**Your objective:** Show each line of the data below that has the string "orange" in it.

== == ==

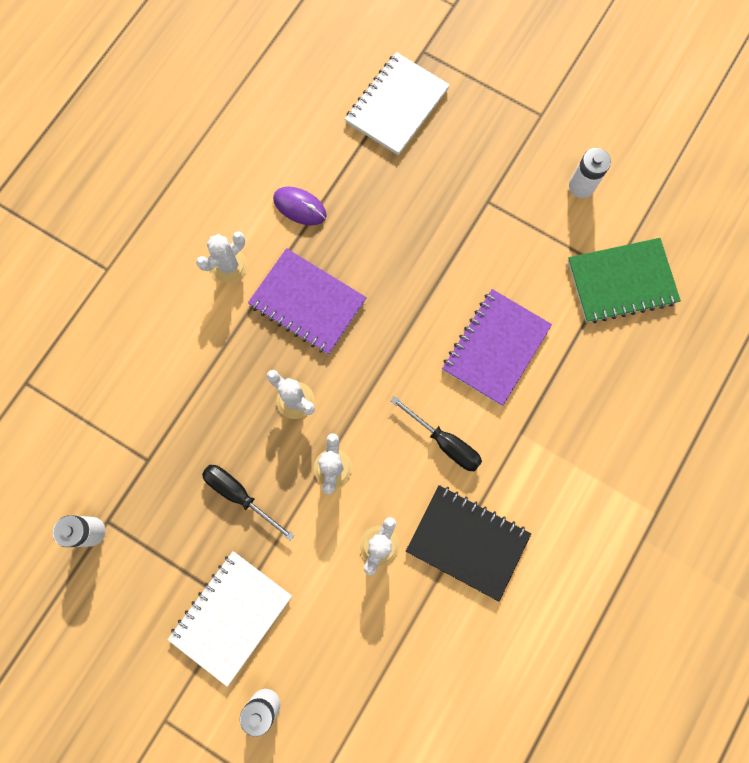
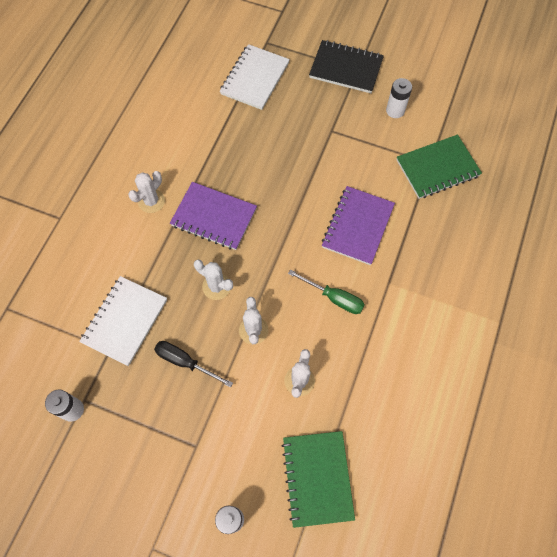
camera: 10 degrees left, 10 degrees down
(231, 616) = (193, 455): white notebook -> white notebook (125, 321)
(300, 207) = (197, 154): purple mouse -> none
(379, 673) = (317, 478): none -> green notebook
(445, 442) = (334, 298): black screwdriver -> green screwdriver
(467, 542) = (365, 366): black notebook -> black notebook (346, 68)

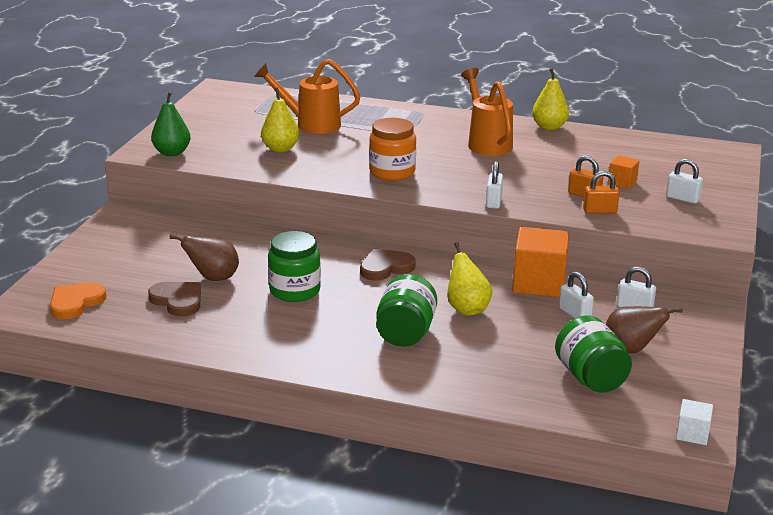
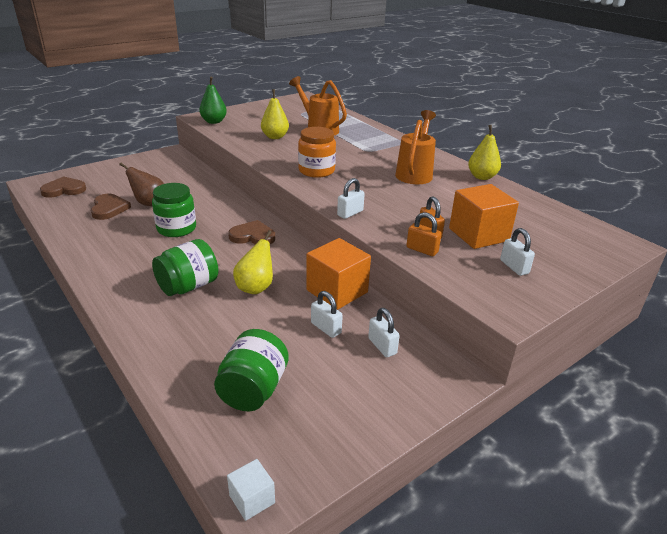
camera: 35 degrees right, 5 degrees up
(75, 303) = (64, 190): orange heart -> brown heart
(574, 314) = (326, 328): white padlock -> white padlock turned 45 degrees counterclockwise
(622, 182) = (478, 234): orange cube -> orange cube, size x2.01
(631, 350) = (323, 382): brown pear -> none

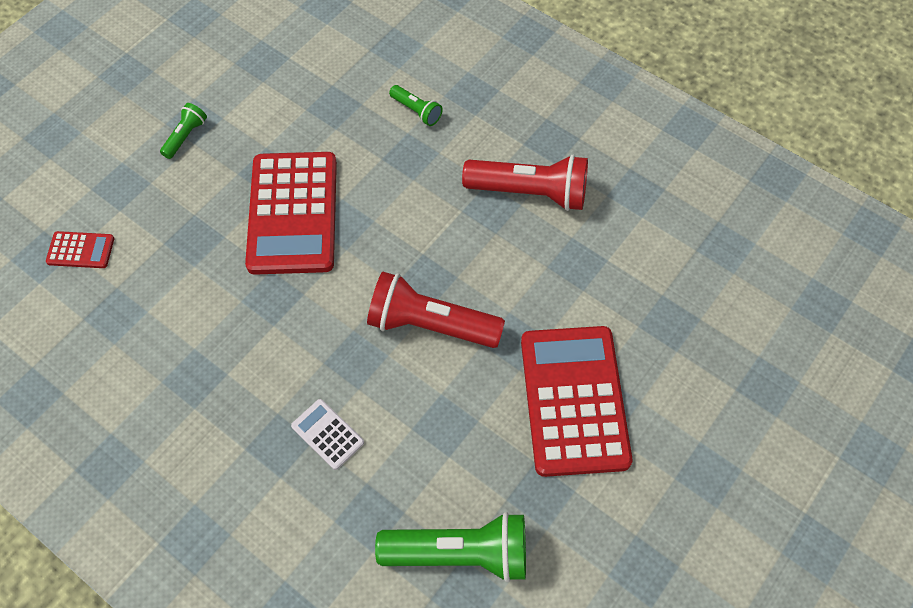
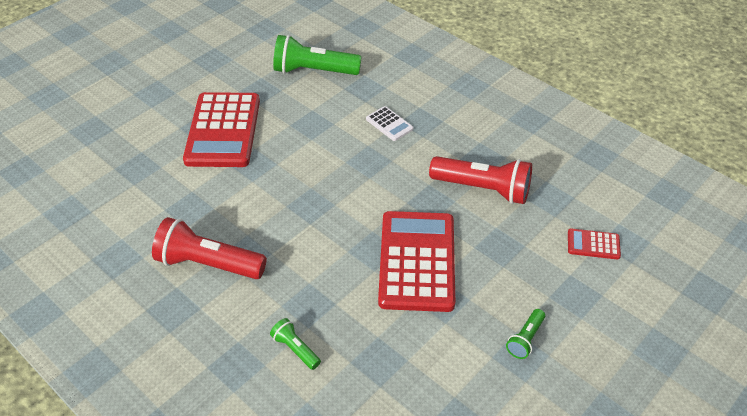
camera: 175 degrees left, 15 degrees down
(430, 324) = (312, 177): red flashlight -> red flashlight (483, 189)

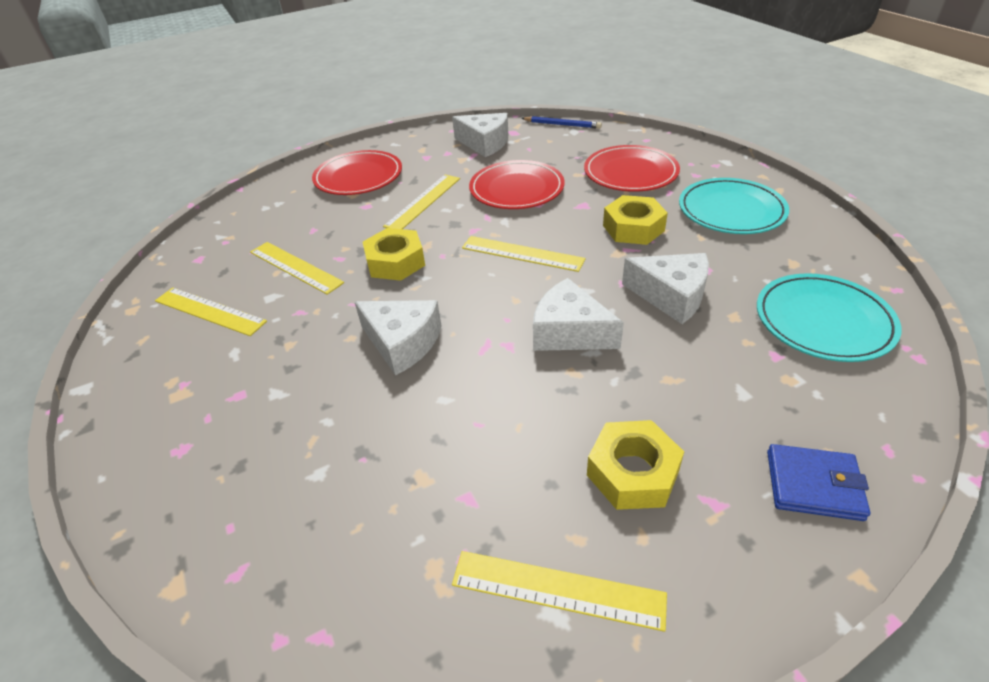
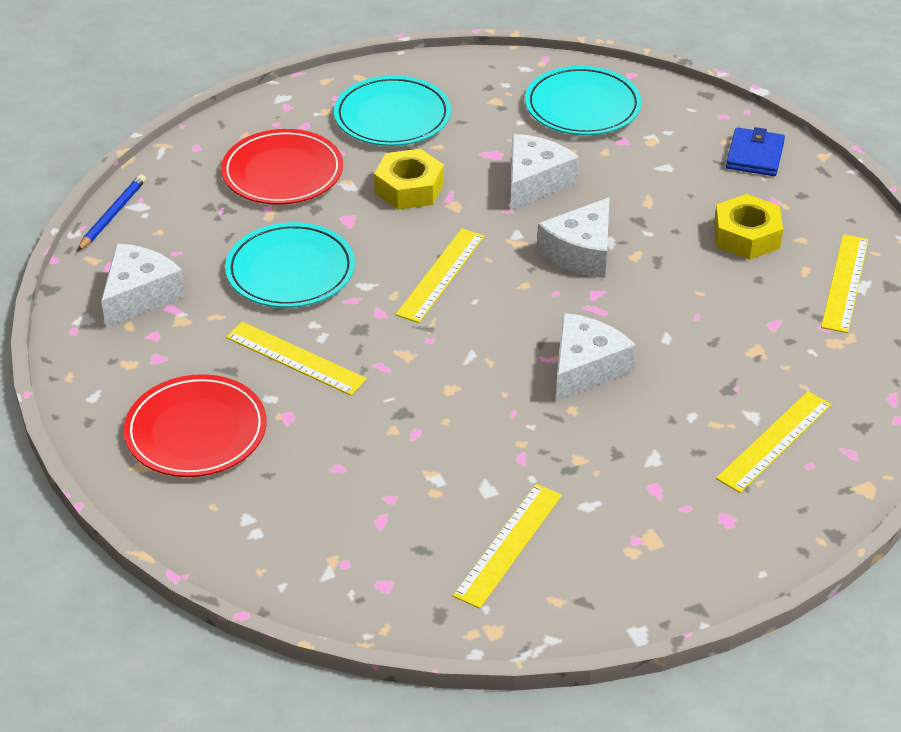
camera: 90 degrees left, 0 degrees up
(295, 267) = (427, 474): yellow ruler -> yellow ruler (774, 441)
(395, 262) = (436, 380): yellow nut -> none
(516, 189) = (290, 271): red plate -> turquoise plate

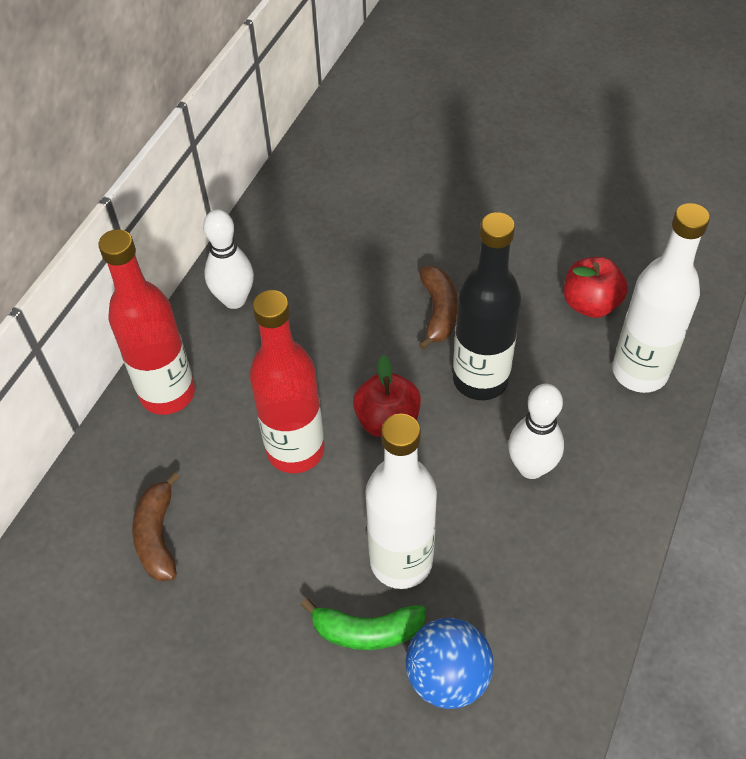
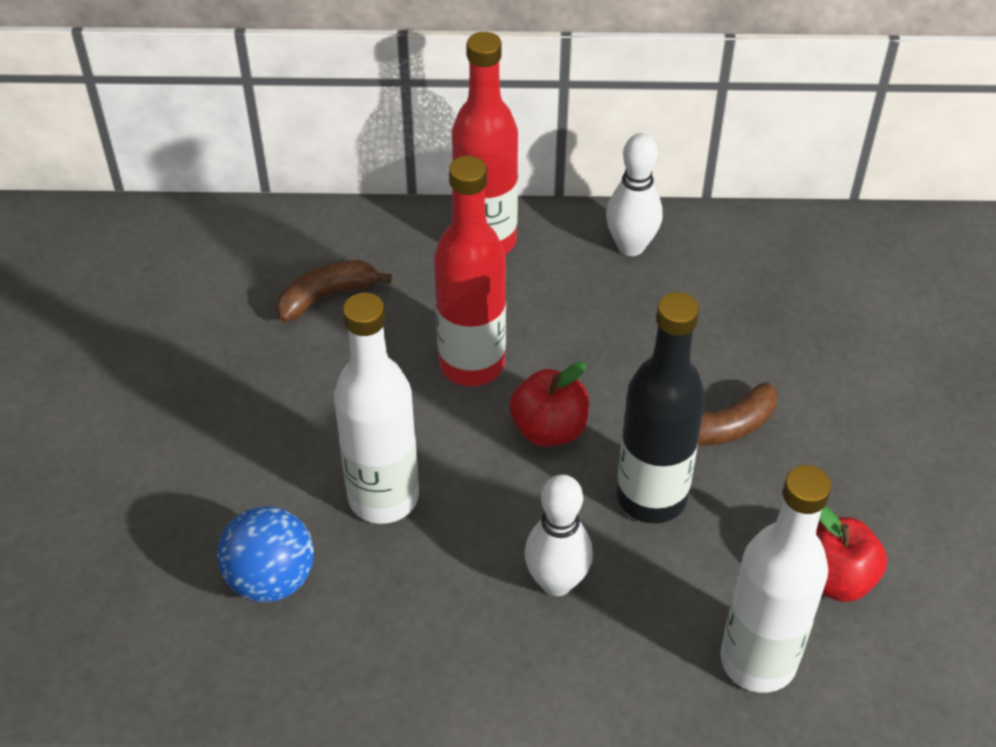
camera: 65 degrees right, 5 degrees down
(367, 631) = (294, 494): green banana -> none

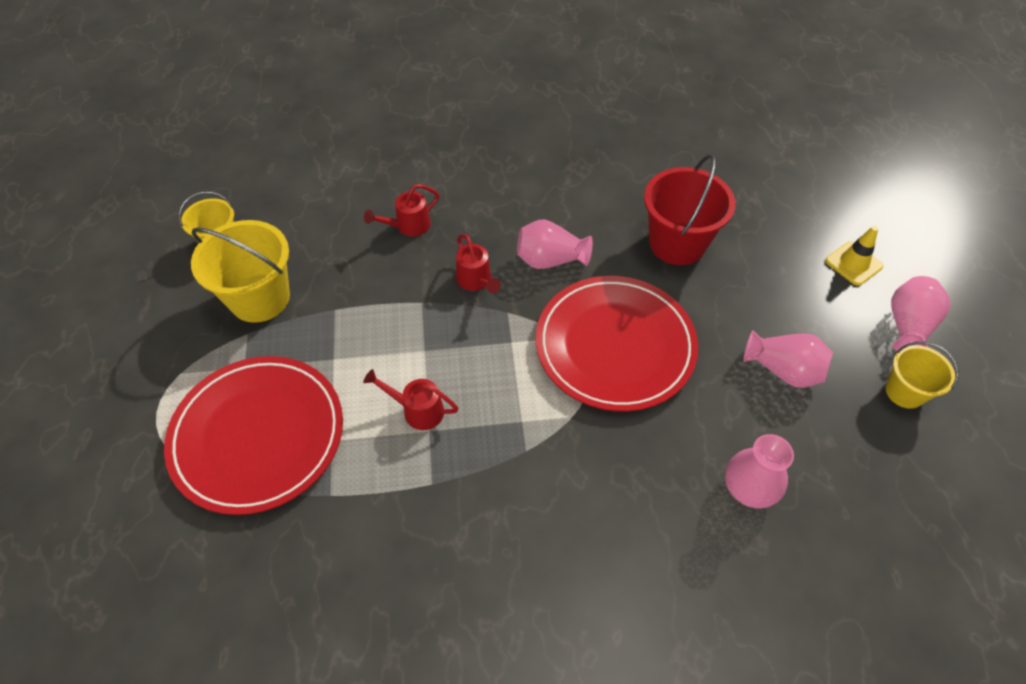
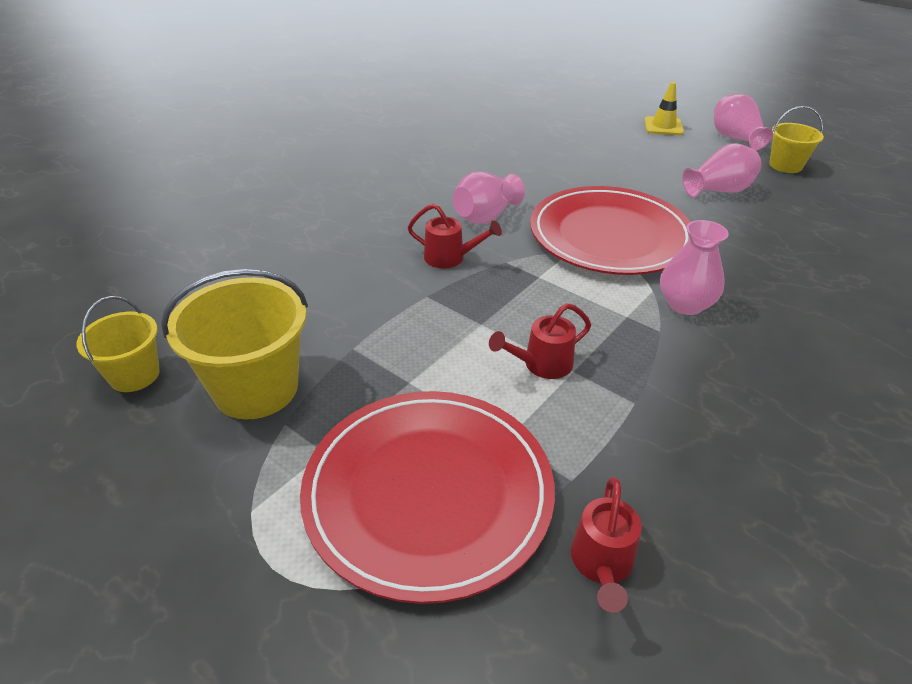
camera: 45 degrees left, 15 degrees down
(408, 226) = (333, 257): red watering can -> red watering can (601, 564)
(677, 243) = (554, 165): red bucket -> none
(749, 488) = (806, 256): pink vase -> pink vase (685, 304)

== == ==

**Exercise solution:**
(75, 303) = (64, 190): orange heart -> brown heart
(622, 182) = (478, 234): orange cube -> orange cube, size x2.01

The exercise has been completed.